Exercise: Pictures stay out, but every line of the data is copied exactly.
··········
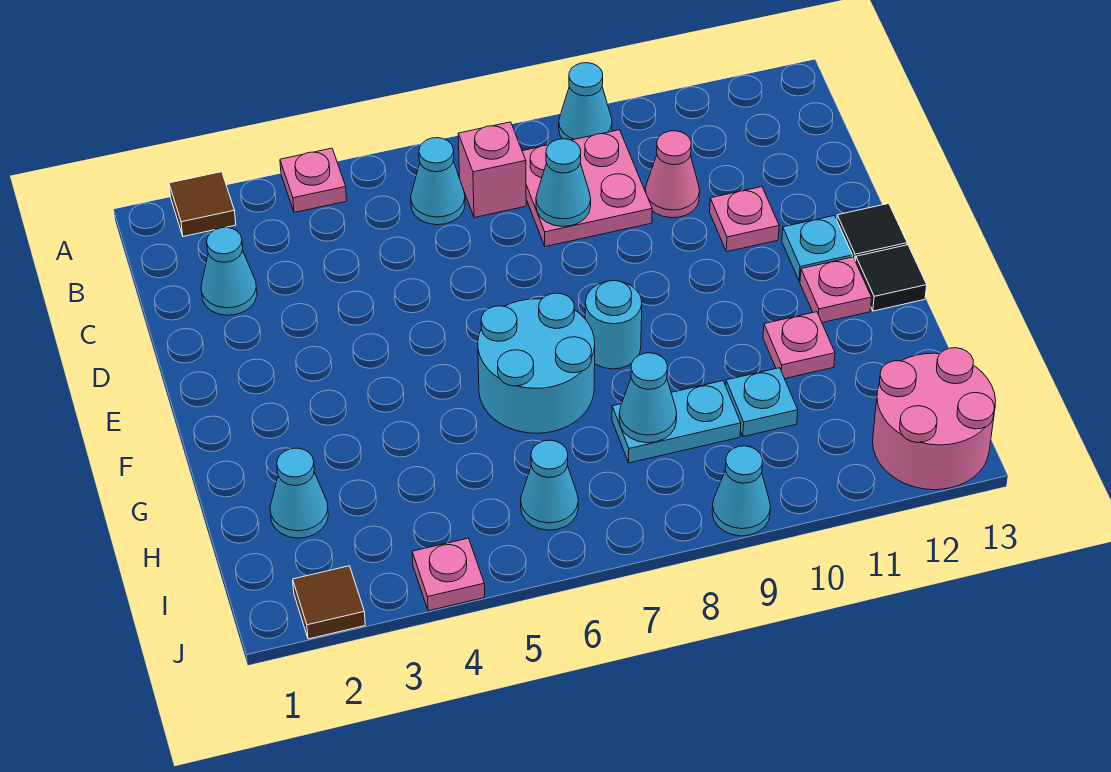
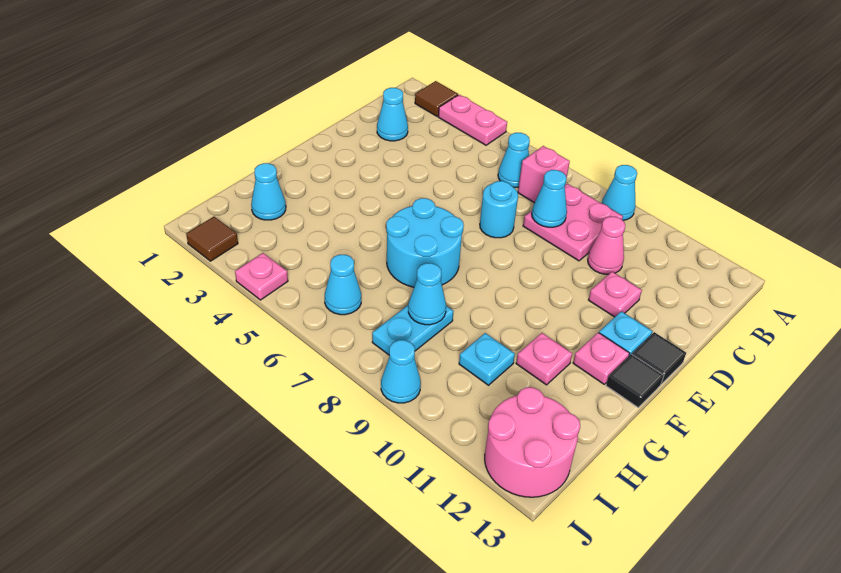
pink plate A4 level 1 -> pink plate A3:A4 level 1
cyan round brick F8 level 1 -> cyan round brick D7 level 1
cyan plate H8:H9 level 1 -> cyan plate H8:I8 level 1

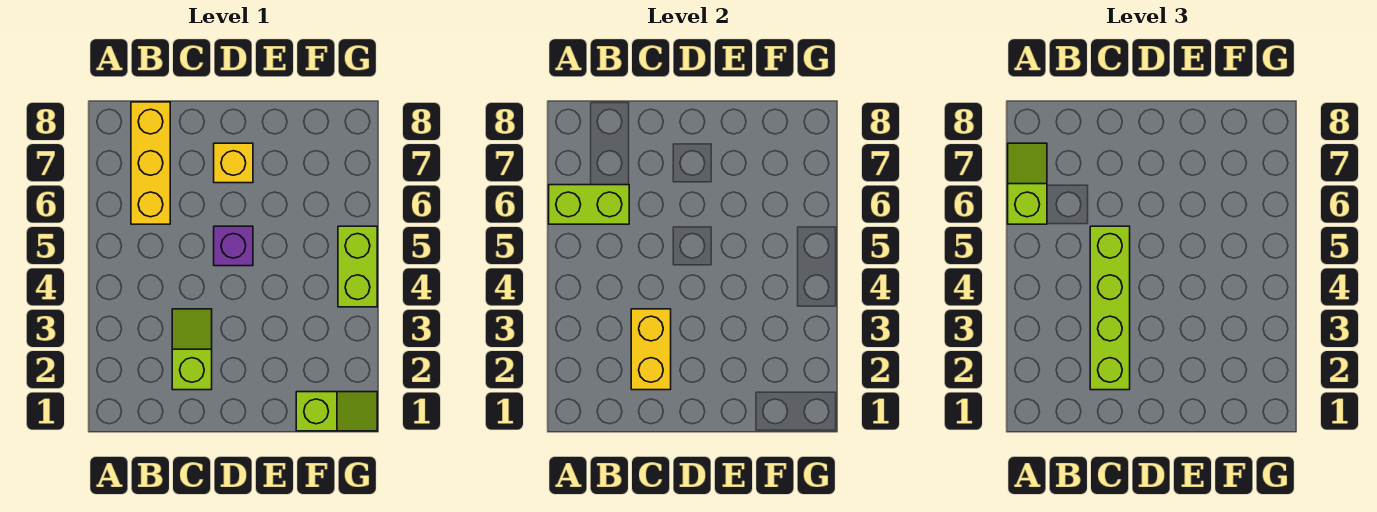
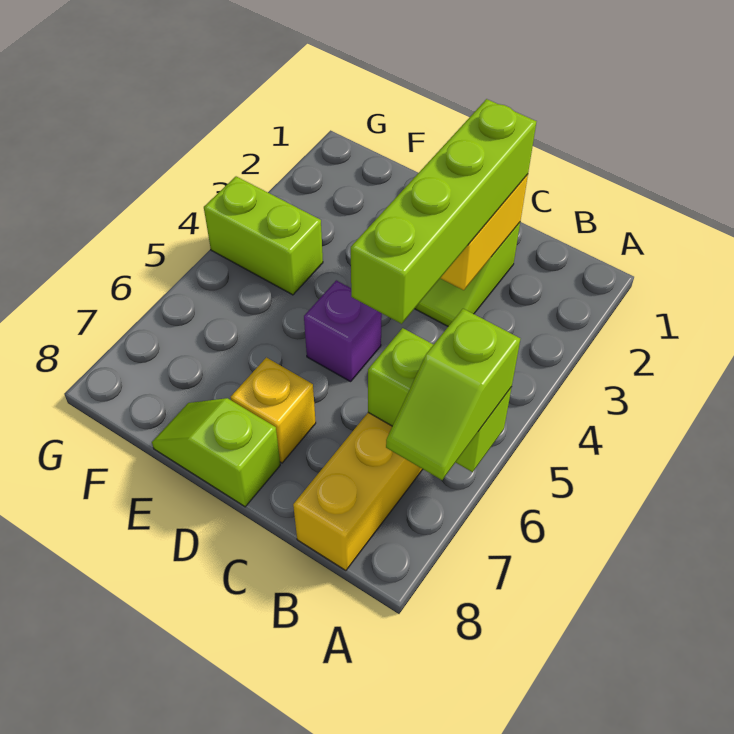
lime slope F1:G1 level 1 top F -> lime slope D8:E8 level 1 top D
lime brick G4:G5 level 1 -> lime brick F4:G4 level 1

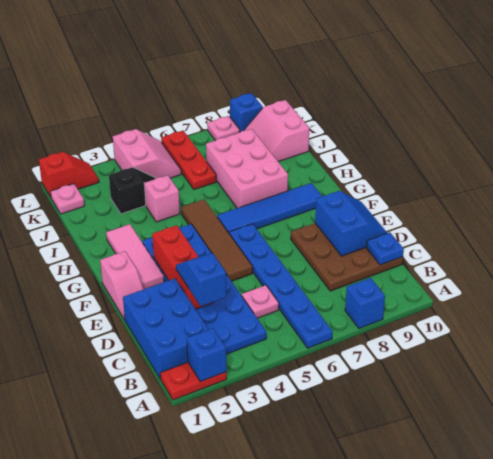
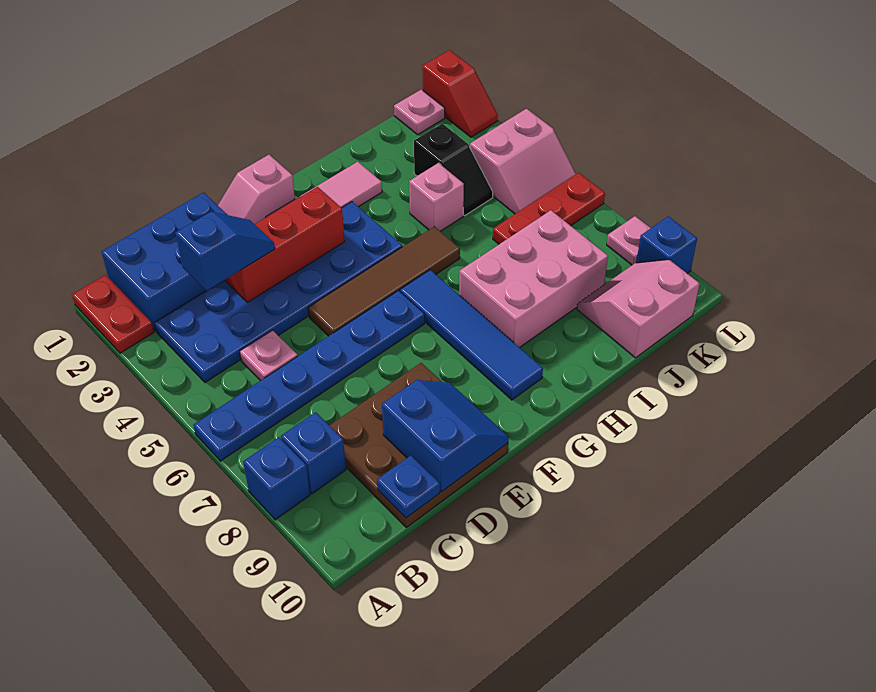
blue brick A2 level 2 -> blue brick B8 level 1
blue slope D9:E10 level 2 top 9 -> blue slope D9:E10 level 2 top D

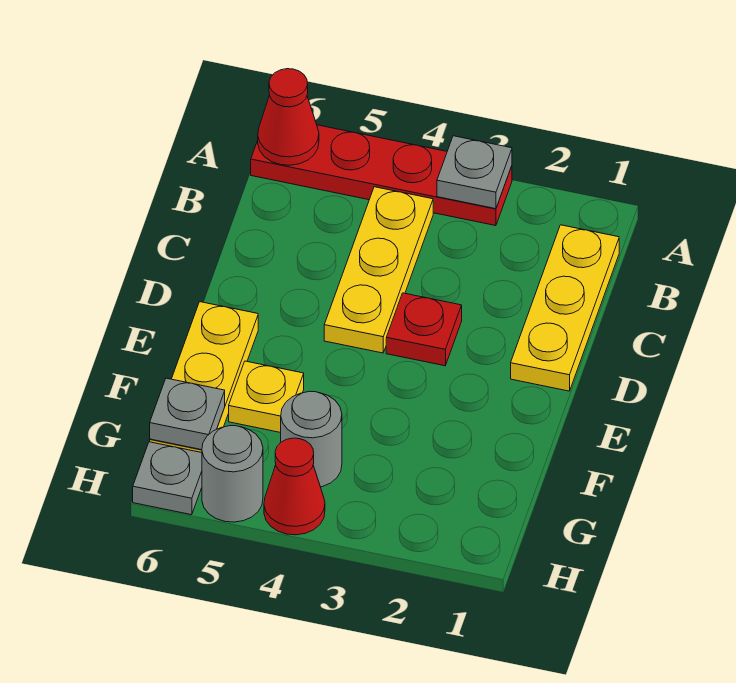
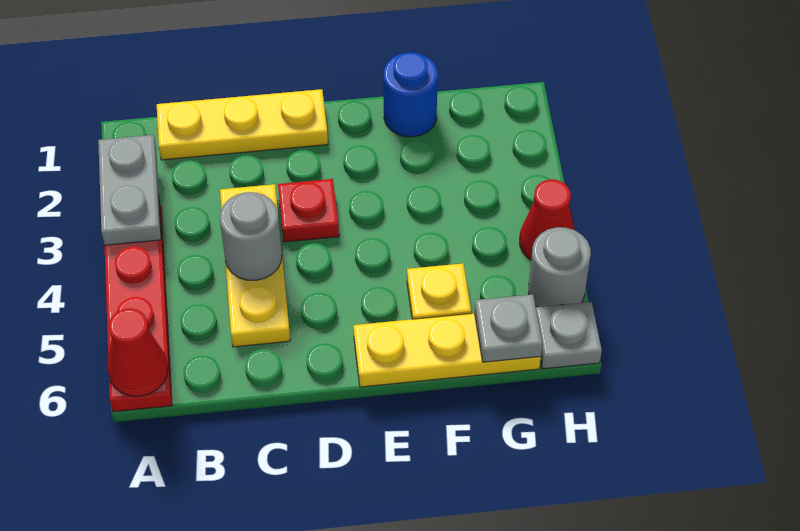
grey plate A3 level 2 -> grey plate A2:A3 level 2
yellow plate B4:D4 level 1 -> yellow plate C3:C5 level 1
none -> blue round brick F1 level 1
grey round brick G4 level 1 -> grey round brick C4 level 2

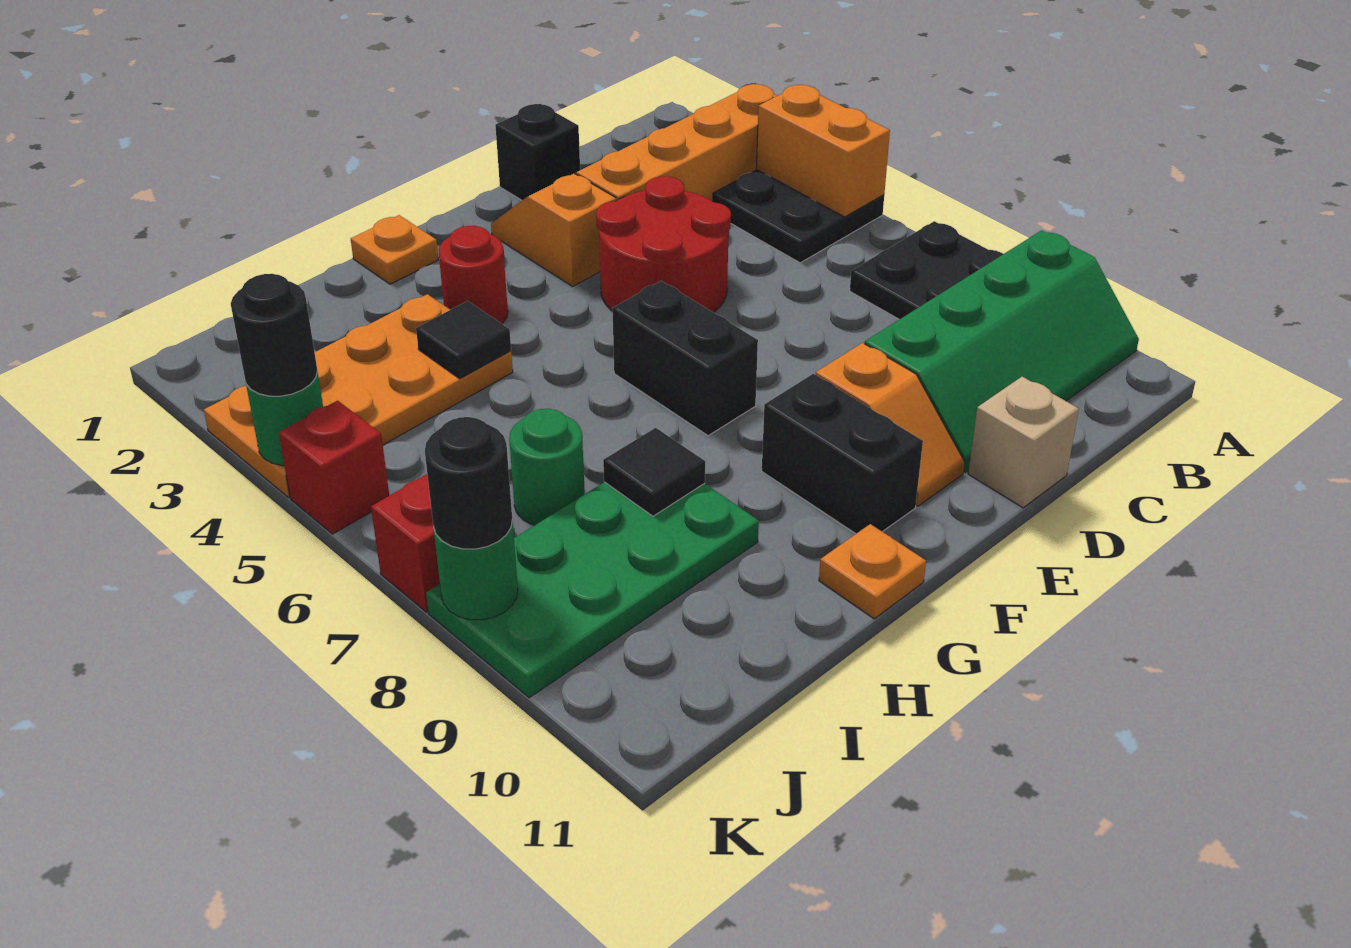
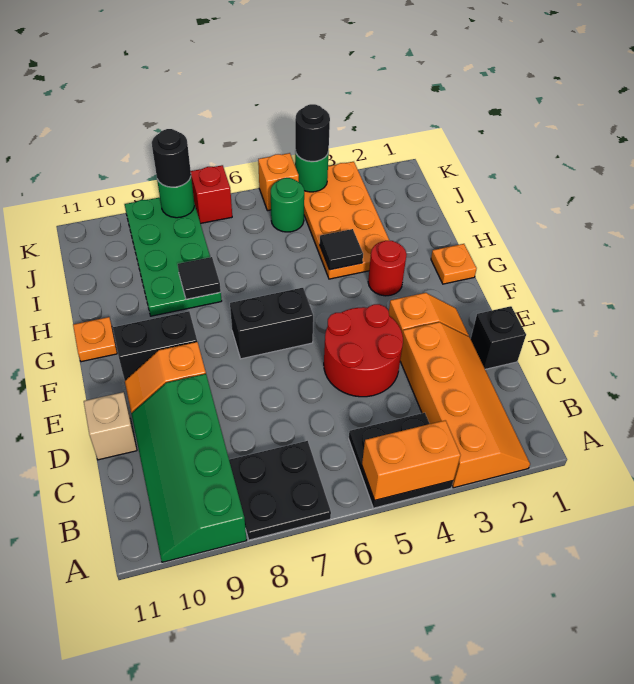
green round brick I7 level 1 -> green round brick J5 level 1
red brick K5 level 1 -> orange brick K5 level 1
··········
Your solution:
pink plate A4 level 1 -> pink plate A3:A4 level 1
cyan round brick F8 level 1 -> cyan round brick D7 level 1
cyan plate H8:H9 level 1 -> cyan plate H8:I8 level 1

lime slope F1:G1 level 1 top F -> lime slope D8:E8 level 1 top D
lime brick G4:G5 level 1 -> lime brick F4:G4 level 1

blue brick A2 level 2 -> blue brick B8 level 1
blue slope D9:E10 level 2 top 9 -> blue slope D9:E10 level 2 top D

grey plate A3 level 2 -> grey plate A2:A3 level 2
yellow plate B4:D4 level 1 -> yellow plate C3:C5 level 1
none -> blue round brick F1 level 1
grey round brick G4 level 1 -> grey round brick C4 level 2

green round brick I7 level 1 -> green round brick J5 level 1
red brick K5 level 1 -> orange brick K5 level 1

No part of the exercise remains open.